Start of Data records

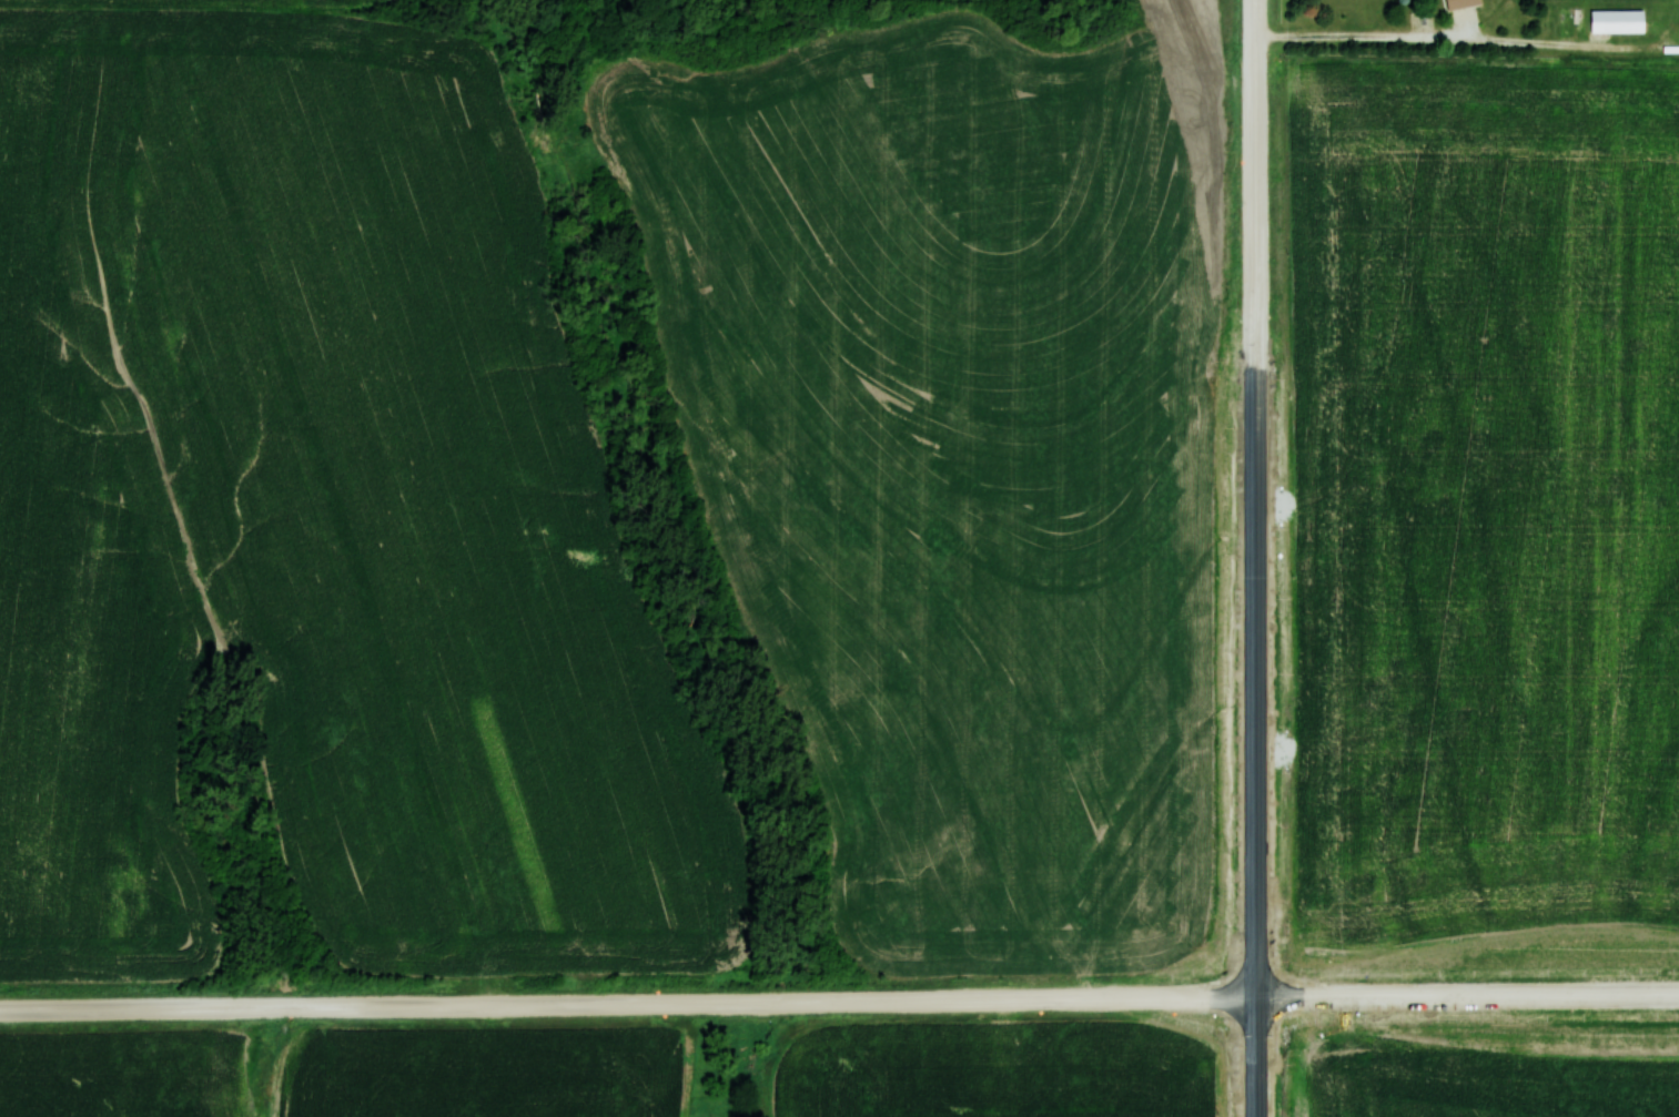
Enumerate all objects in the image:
building: (1462, 3)
crop: (143, 4)
road: (1250, 9)
building: (1617, 20)
road: (1358, 33)
road: (1255, 494)
crop: (1477, 519)
road: (1467, 995)
road: (628, 1003)
road: (1256, 1056)
crop: (995, 1071)
crop: (127, 1074)
crop: (481, 1074)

End of Data records

Instructions for the task
Print the entries above word for word, without pictures.

Final answer
Enumerate all objects in the image:
building: (1462, 3)
crop: (143, 4)
road: (1250, 9)
building: (1617, 20)
road: (1358, 33)
road: (1255, 494)
crop: (1477, 519)
road: (1467, 995)
road: (628, 1003)
road: (1256, 1056)
crop: (995, 1071)
crop: (127, 1074)
crop: (481, 1074)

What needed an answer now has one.